[Object state change records]

= = = = = = =

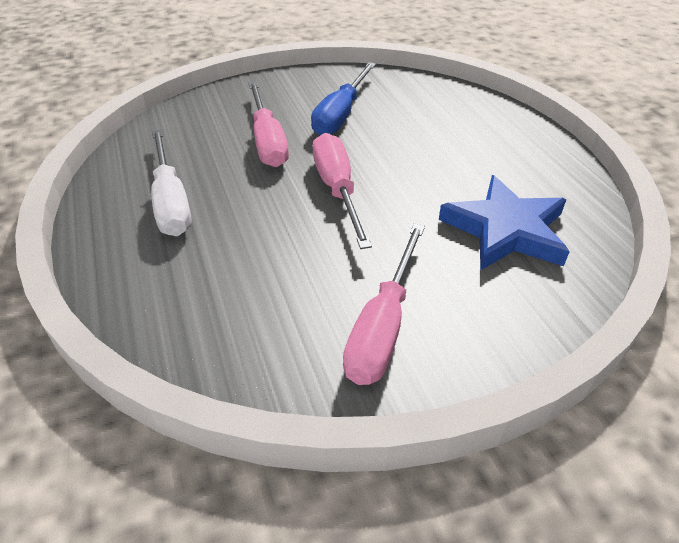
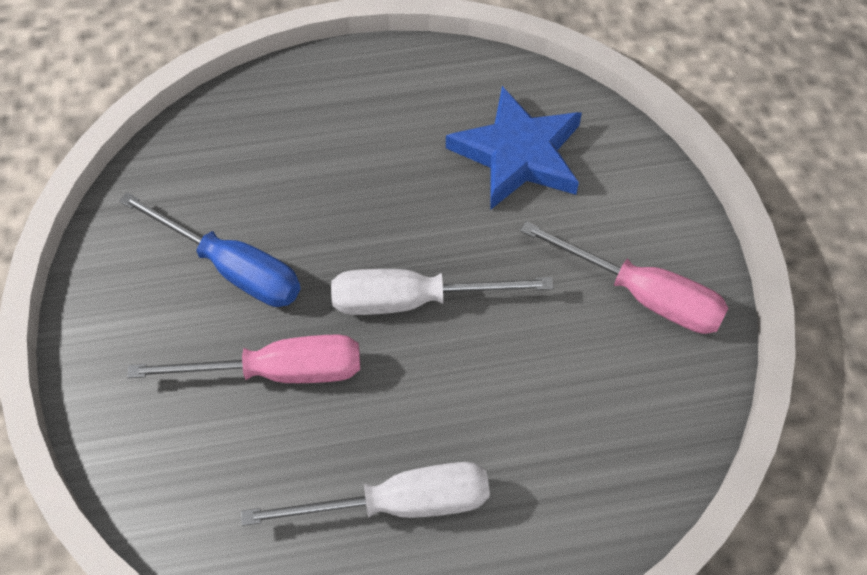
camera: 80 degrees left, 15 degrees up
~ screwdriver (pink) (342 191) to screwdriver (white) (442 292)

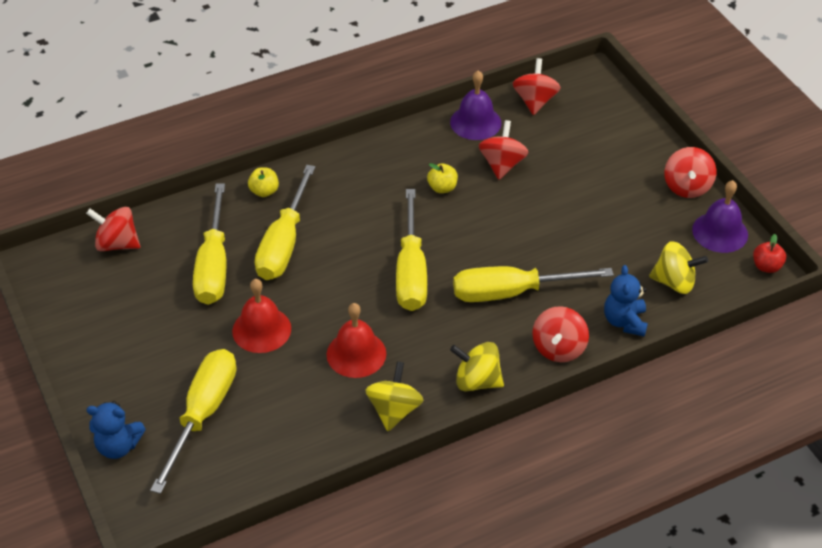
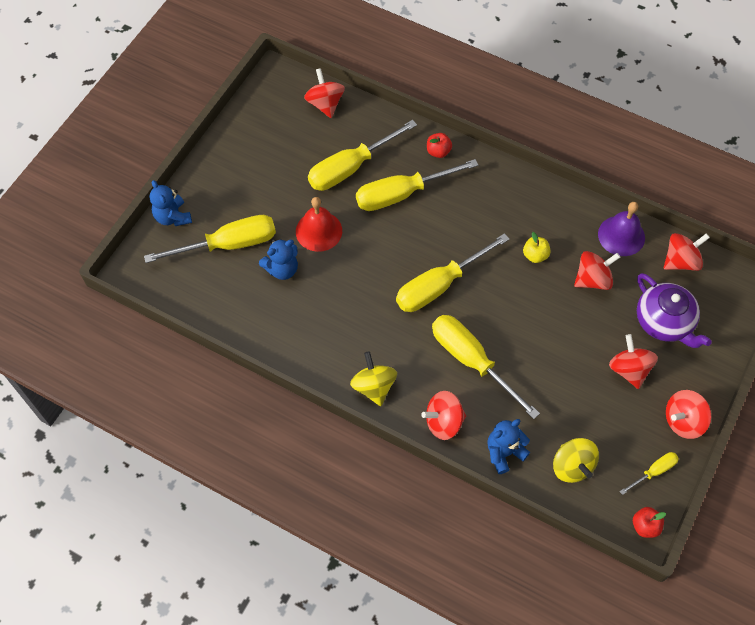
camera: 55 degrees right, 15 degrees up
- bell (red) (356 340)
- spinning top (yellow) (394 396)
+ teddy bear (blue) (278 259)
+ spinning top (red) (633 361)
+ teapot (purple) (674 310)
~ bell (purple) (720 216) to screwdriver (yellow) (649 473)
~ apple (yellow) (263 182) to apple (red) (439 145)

= = = = = = =

▸ **Your goal**:
Give again, word for word, every line from the top of the entries above to the line holding "(yellow) (649 473)", both included. Leave the pictures out.

▸ **Solved exercise**:
camera: 80 degrees left, 15 degrees up
~ screwdriver (pink) (342 191) to screwdriver (white) (442 292)

camera: 55 degrees right, 15 degrees up
- bell (red) (356 340)
- spinning top (yellow) (394 396)
+ teddy bear (blue) (278 259)
+ spinning top (red) (633 361)
+ teapot (purple) (674 310)
~ bell (purple) (720 216) to screwdriver (yellow) (649 473)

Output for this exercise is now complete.